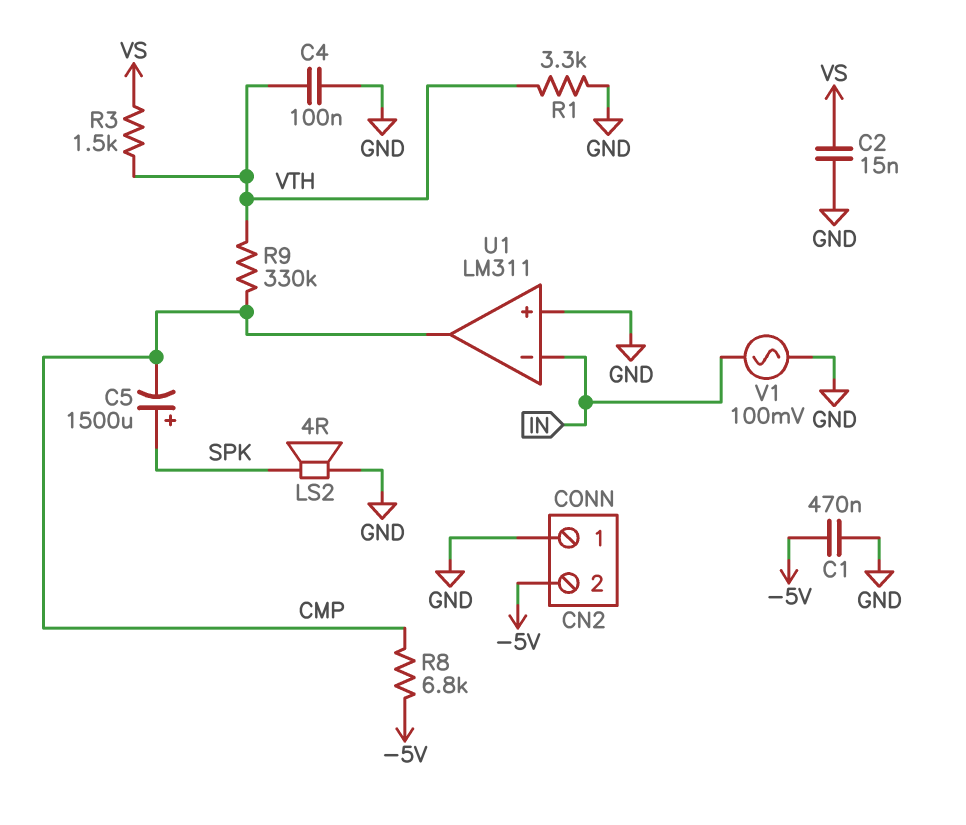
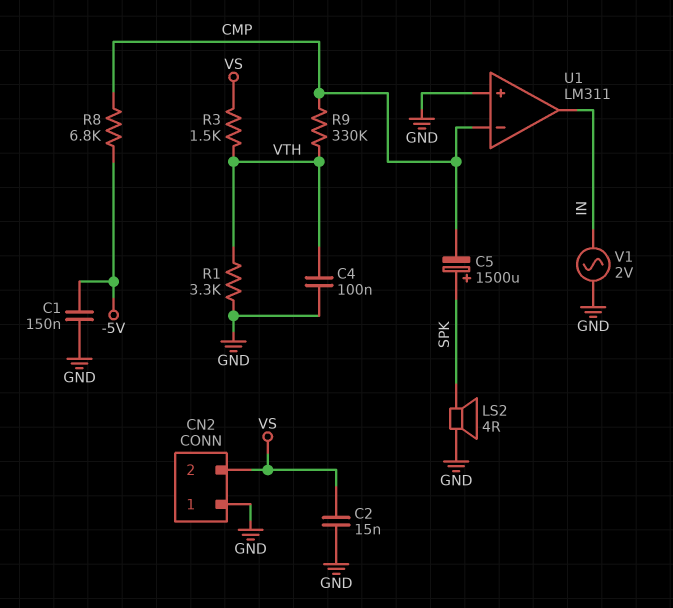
C1: 470nF (-5V, GND) -> 150nF (-5V, GND)
CN2 pin 2: -5V -> VS
U1 pin in-: IN -> CMP
U1 pin out: CMP -> IN
V1: AC 100mV (GND, IN) -> AC 2V (GND, IN)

:: HOW TO COMPLETE THIS TASK ::
Pictures are to be left out; set down everything else in the records exactly.

:: RESULT ::
C1: 470nF (-5V, GND) -> 150nF (-5V, GND)
CN2 pin 2: -5V -> VS
U1 pin in-: IN -> CMP
U1 pin out: CMP -> IN
V1: AC 100mV (GND, IN) -> AC 2V (GND, IN)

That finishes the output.